Assignment: For the entries below, report the number of lines where the string "robot" appears, and only that number.

(Coordinate-based object records)
------
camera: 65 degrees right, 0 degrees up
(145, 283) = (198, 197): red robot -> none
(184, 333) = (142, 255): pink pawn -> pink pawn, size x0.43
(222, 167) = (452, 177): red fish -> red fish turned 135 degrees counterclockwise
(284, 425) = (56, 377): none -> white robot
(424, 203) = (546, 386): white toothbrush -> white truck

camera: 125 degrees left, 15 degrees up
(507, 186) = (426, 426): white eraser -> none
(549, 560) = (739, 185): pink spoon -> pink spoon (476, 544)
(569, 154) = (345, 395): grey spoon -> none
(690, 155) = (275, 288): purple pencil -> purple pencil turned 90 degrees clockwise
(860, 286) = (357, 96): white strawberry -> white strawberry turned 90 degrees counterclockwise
------
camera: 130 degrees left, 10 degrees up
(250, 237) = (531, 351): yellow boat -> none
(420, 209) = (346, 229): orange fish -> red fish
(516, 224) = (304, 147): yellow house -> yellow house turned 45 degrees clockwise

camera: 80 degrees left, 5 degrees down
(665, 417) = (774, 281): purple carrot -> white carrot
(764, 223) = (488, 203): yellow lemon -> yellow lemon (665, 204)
------
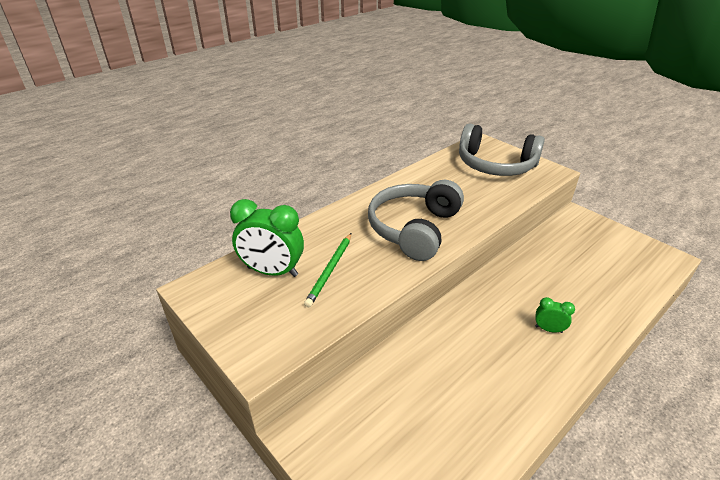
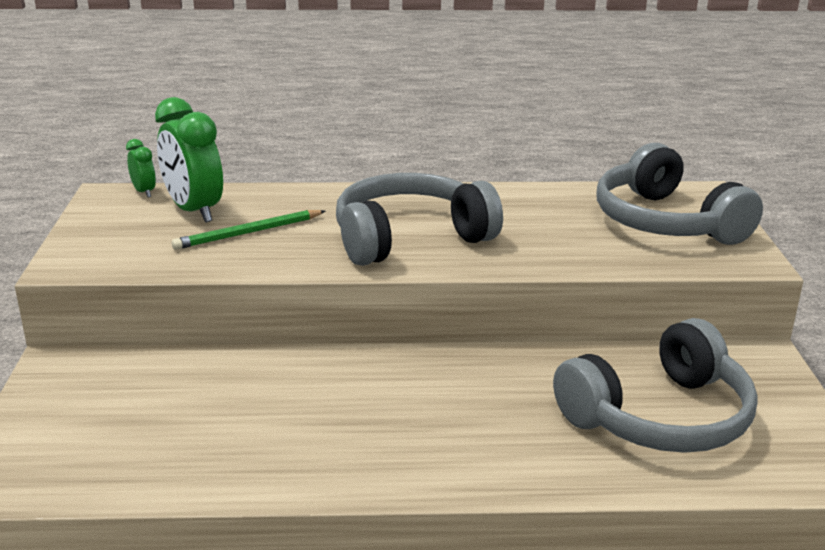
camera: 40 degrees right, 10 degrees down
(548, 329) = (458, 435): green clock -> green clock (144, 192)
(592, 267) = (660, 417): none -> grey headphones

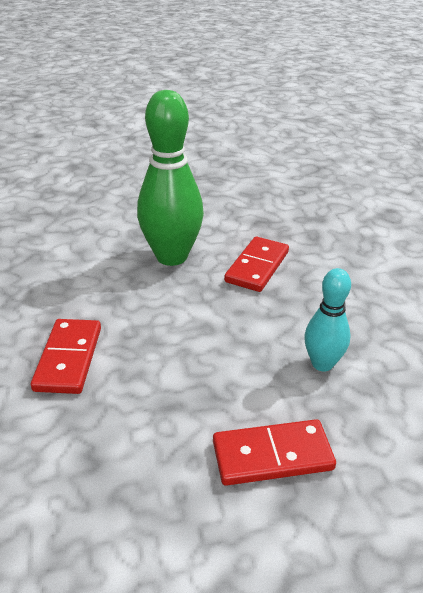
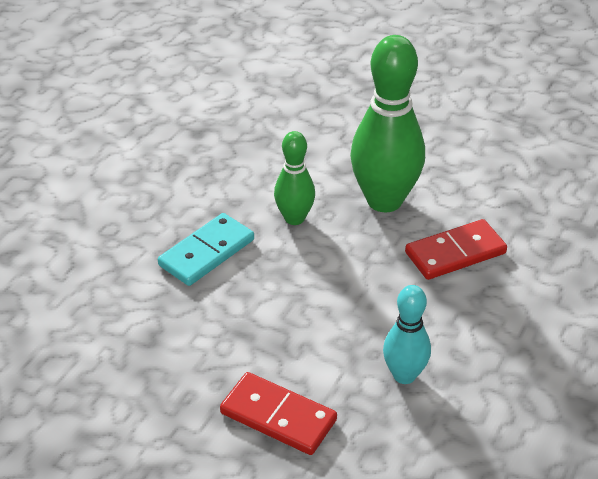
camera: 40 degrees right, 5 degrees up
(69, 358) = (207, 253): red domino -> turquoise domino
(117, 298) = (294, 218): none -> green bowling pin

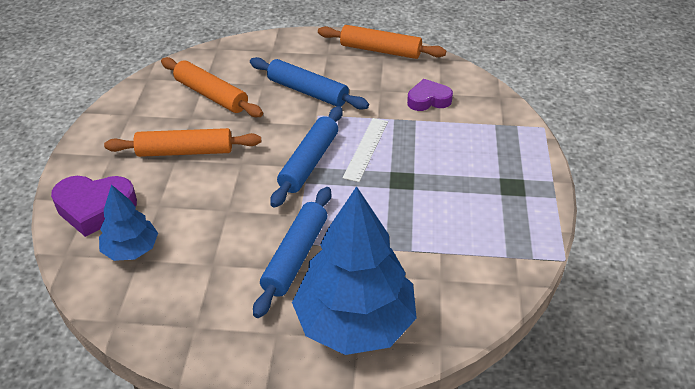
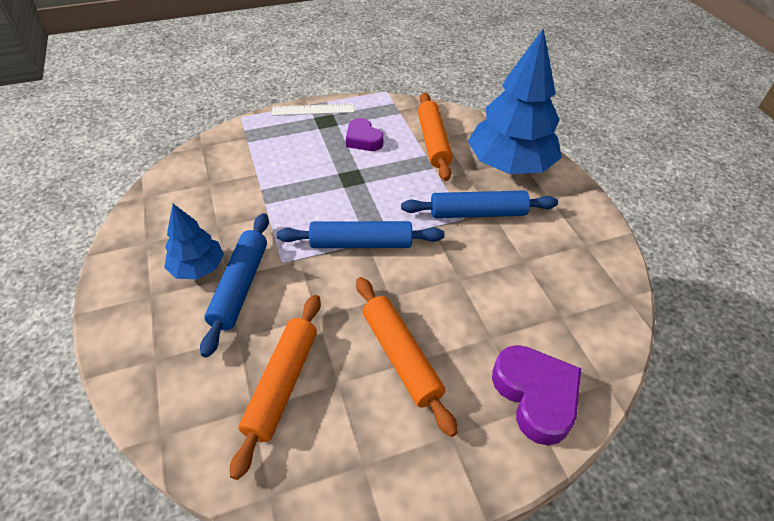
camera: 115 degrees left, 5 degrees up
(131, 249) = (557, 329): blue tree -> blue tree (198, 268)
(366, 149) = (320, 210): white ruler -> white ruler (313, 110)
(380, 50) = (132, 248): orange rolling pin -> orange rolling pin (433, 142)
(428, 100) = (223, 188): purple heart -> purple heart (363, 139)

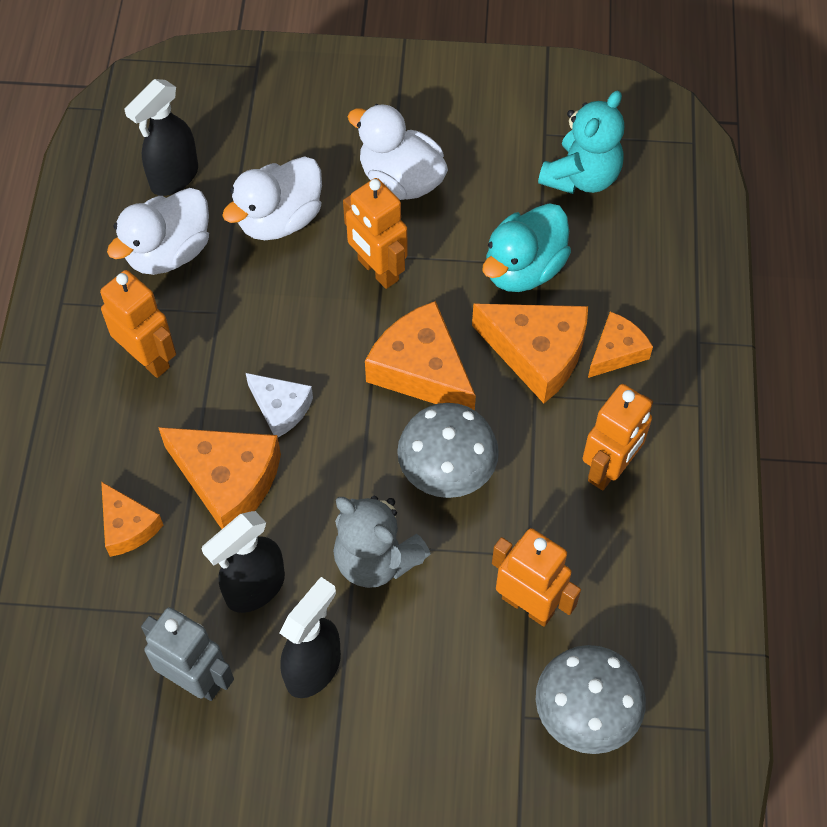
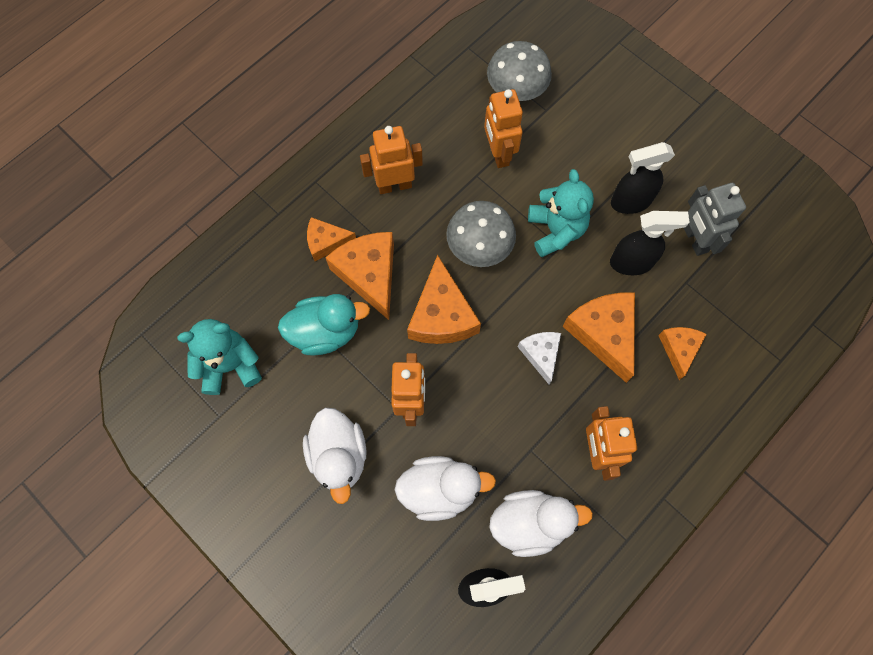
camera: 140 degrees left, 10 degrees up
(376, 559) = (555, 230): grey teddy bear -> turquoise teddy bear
------
Written reply: 2